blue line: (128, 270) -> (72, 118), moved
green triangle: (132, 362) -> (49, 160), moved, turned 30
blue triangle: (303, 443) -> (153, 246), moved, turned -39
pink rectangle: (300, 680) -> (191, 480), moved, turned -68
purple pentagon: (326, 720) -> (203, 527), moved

WHAT THE TASK ASKS >> If a line in the entries holds the word "triangle", count it. Report the total only.

WRITTEN ANSWER >> 2